WORK REQUEST: Which lines below fall between the one containing "camera: 20 degrees left, 15 degrees down" and the one containing "(611, 231) = (595, 137): none -> white car"? Repeat them exactly, counting both of those lines, and add nothing else.

RECORDS FOR THE TASK:

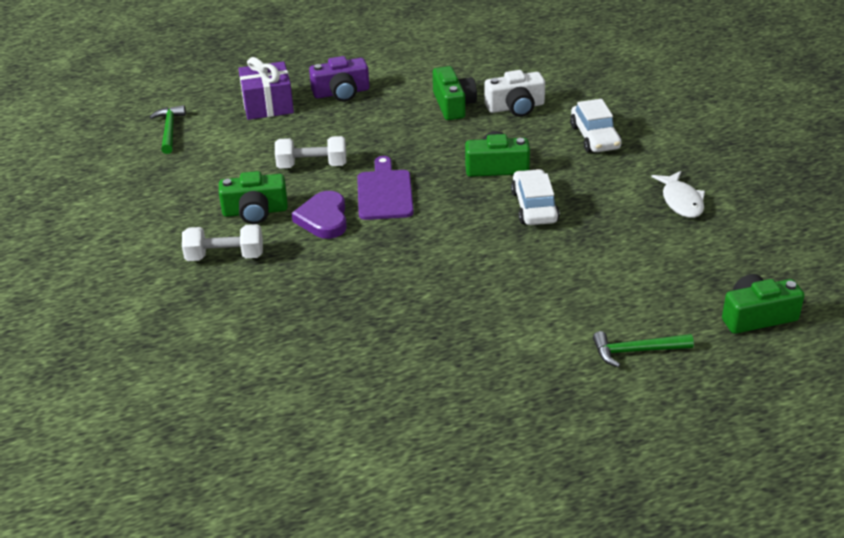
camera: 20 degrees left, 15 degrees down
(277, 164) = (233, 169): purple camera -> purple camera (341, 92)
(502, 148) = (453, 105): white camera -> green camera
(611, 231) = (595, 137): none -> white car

--

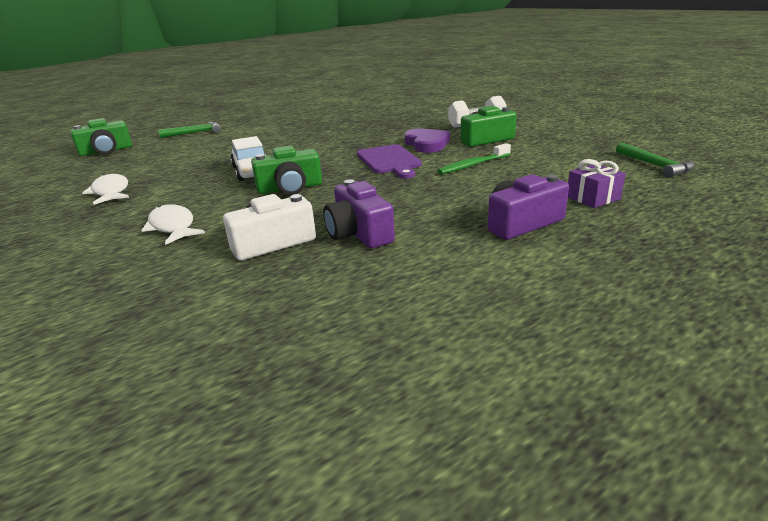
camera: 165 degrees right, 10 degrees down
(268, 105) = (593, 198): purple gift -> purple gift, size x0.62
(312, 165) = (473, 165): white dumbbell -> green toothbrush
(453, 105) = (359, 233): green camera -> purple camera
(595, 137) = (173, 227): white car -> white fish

TASK OUTPUT:
camera: 20 degrees left, 15 degrees down
(277, 164) = (233, 169): purple camera -> purple camera (341, 92)
(502, 148) = (453, 105): white camera -> green camera
(611, 231) = (595, 137): none -> white car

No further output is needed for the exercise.